Input material section start
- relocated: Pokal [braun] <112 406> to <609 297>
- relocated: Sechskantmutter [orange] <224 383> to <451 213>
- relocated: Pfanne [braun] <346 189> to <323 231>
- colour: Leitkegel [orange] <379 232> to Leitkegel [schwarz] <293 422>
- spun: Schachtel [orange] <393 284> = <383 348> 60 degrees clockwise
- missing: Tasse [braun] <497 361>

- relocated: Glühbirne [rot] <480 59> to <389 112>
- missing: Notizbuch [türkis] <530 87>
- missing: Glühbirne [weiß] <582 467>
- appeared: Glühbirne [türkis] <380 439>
Input material section end
**What is required**
The data above should be reproduced in full and exactly.

**Result of this exercise**
- relocated: Pokal [braun] <112 406> to <609 297>
- relocated: Sechskantmutter [orange] <224 383> to <451 213>
- relocated: Pfanne [braun] <346 189> to <323 231>
- colour: Leitkegel [orange] <379 232> to Leitkegel [schwarz] <293 422>
- spun: Schachtel [orange] <393 284> = <383 348> 60 degrees clockwise
- missing: Tasse [braun] <497 361>

- relocated: Glühbirne [rot] <480 59> to <389 112>
- missing: Notizbuch [türkis] <530 87>
- missing: Glühbirne [weiß] <582 467>
- appeared: Glühbirne [türkis] <380 439>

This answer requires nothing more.